• [RECORD EXTRACTS]:
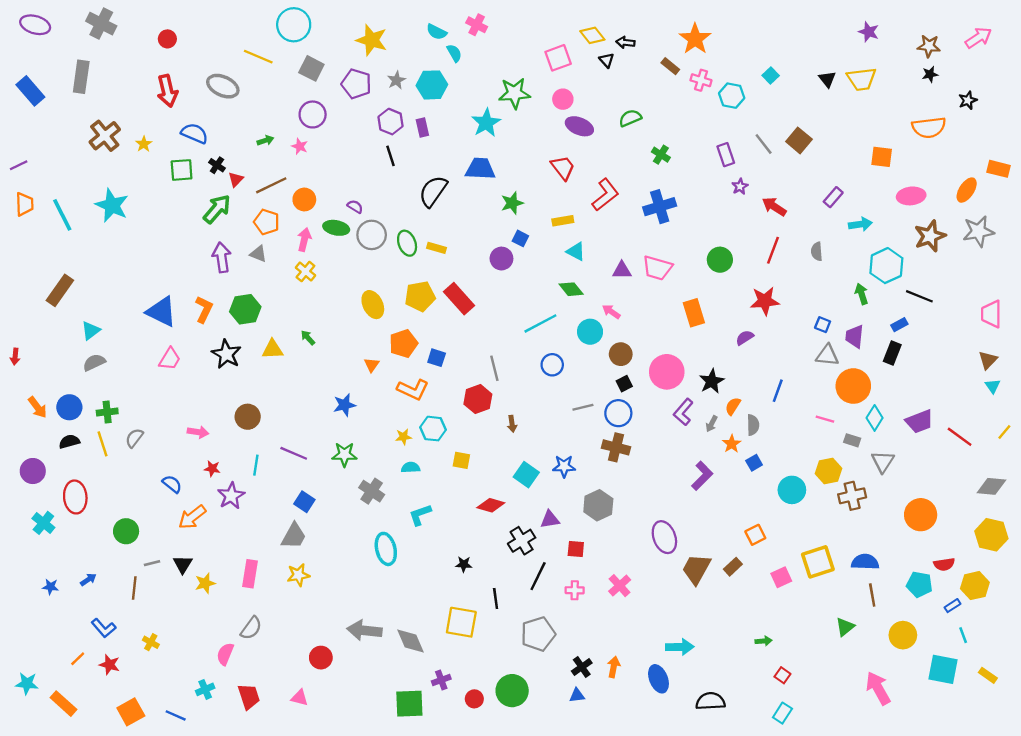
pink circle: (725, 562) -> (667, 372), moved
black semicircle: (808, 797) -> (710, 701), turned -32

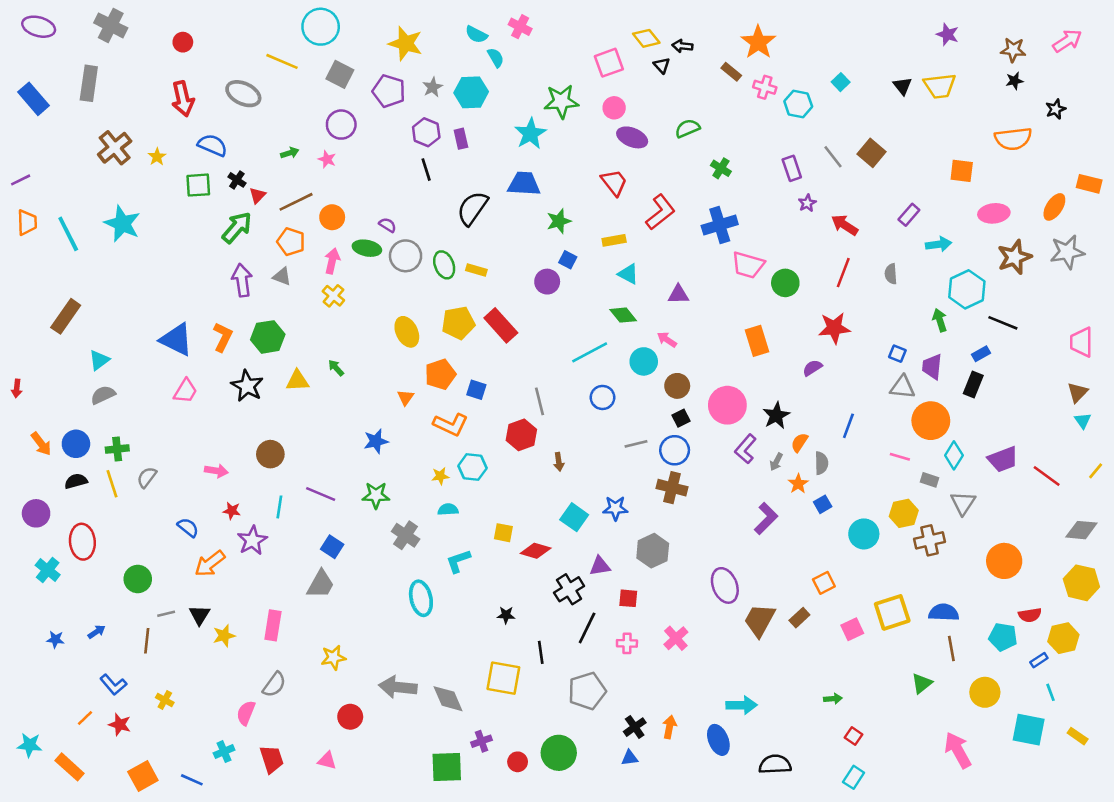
pink trapezoid: (657, 268) -> (748, 265), moved
yellow square: (461, 460) -> (503, 533), moved
yellow star: (298, 575) -> (333, 658), moved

• [PROBLEM TO SOLVE]: The records above need to be given again exactly. Omit the pictures.

• [SOLUTION BELOW]:
pink circle: (725, 562) -> (667, 372), moved
black semicircle: (808, 797) -> (710, 701), turned -32

pink trapezoid: (657, 268) -> (748, 265), moved
yellow square: (461, 460) -> (503, 533), moved
yellow star: (298, 575) -> (333, 658), moved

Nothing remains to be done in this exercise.